-- PROVIDED RECORDS --

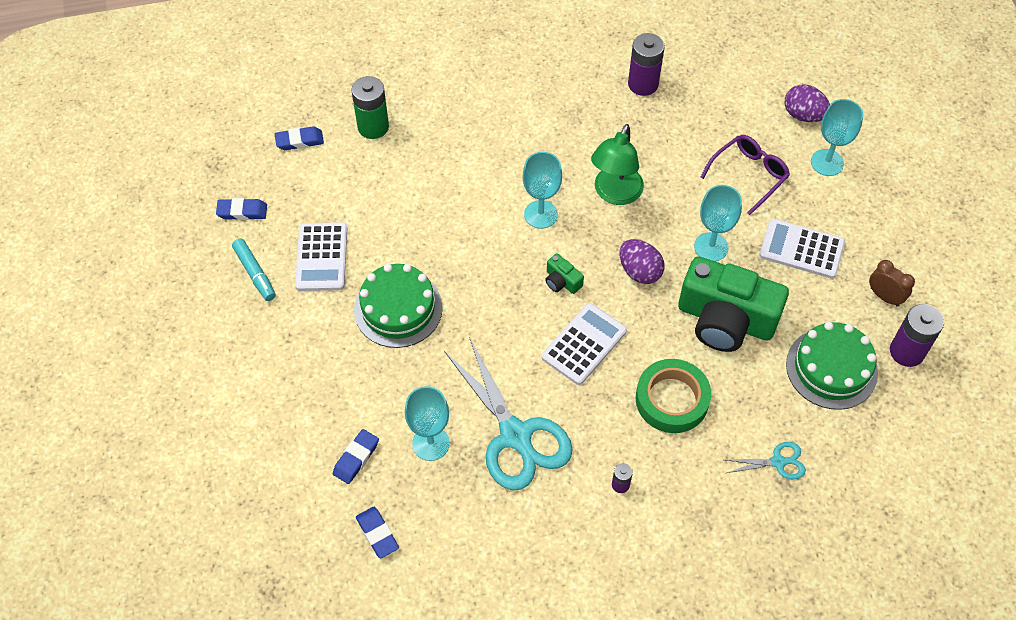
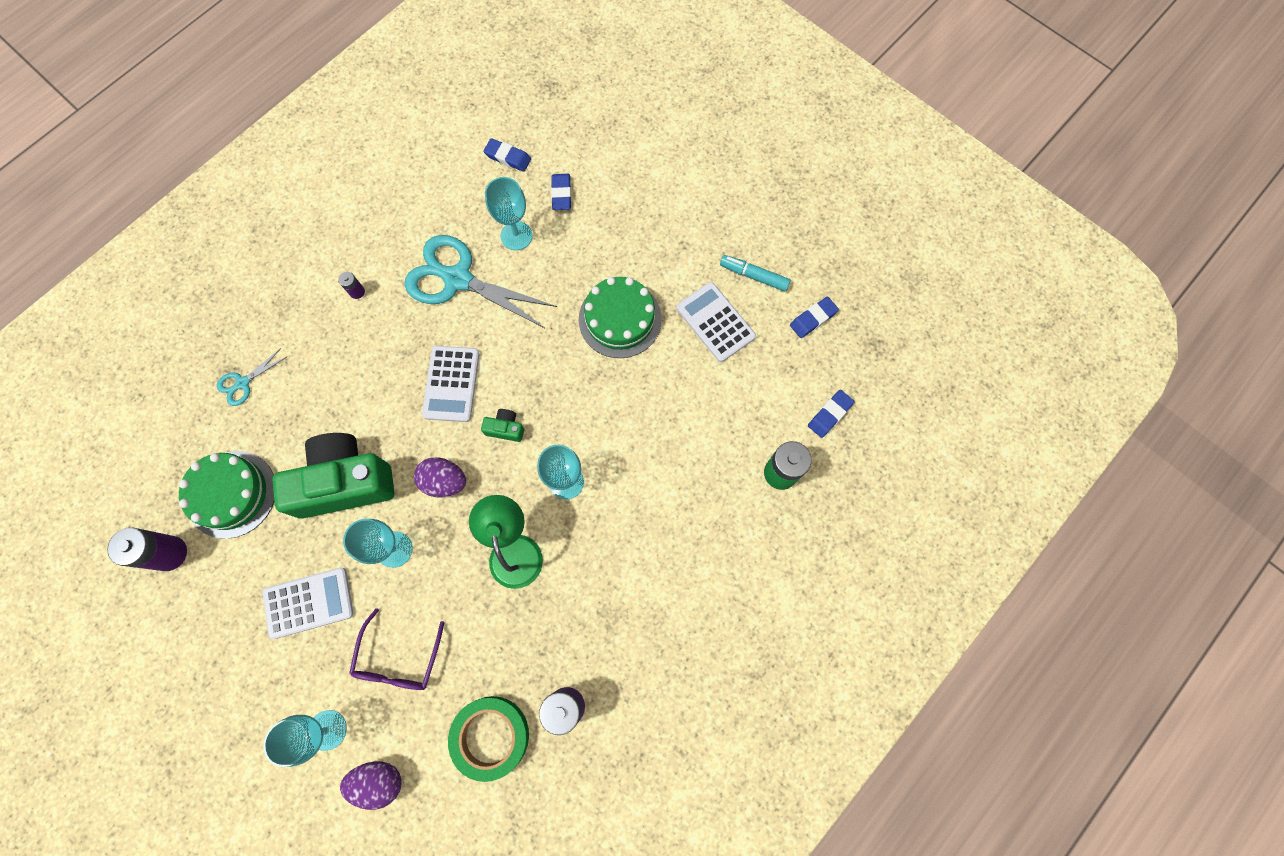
camera: 145 degrees right, 15 degrees up
(672, 399) = (353, 382): green tape -> green tape (490, 736)
(884, 296) = (210, 600): brown clock -> none

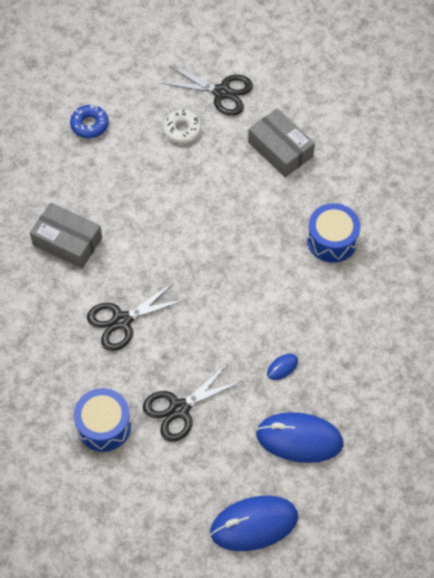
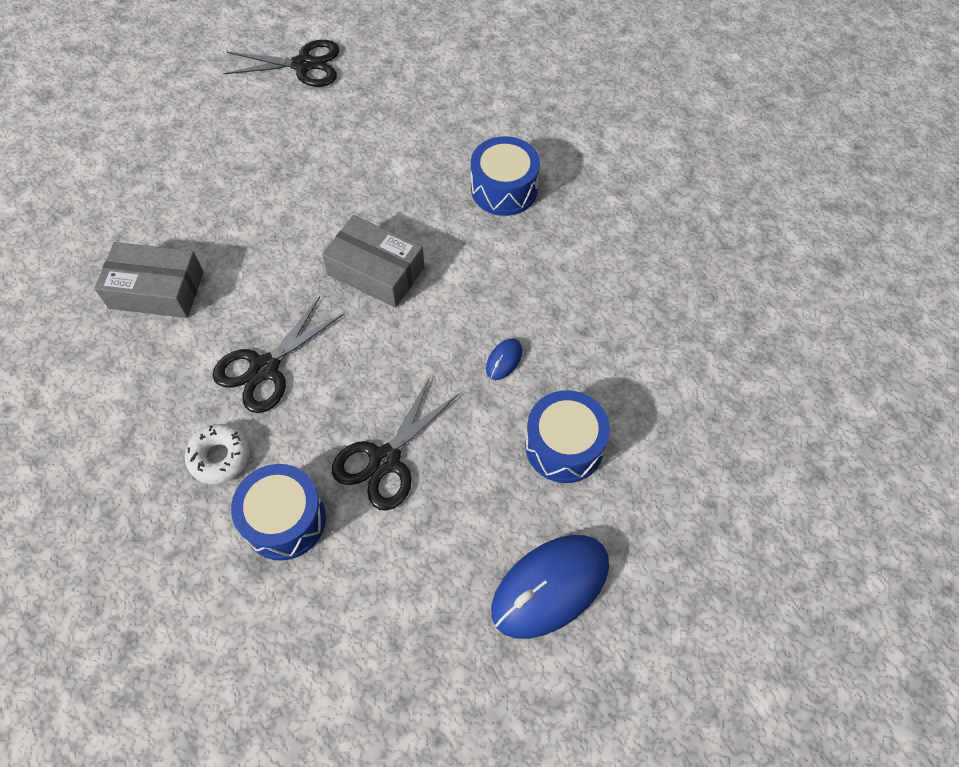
camera: 20 degrees left, 0 degrees up
(89, 125) = (145, 143): blue donut -> none
(182, 130) = (268, 118): white donut -> white donut (219, 457)
(280, 149) = (399, 107): grey box -> grey box (376, 271)
(299, 439) = (564, 446): blue mouse -> blue drum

-- WORK ITEM --
Wherever a line of the entries holds the string "none", copy that line.

-- WRITTEN ANSWER --
(884, 296) = (210, 600): brown clock -> none
(89, 125) = (145, 143): blue donut -> none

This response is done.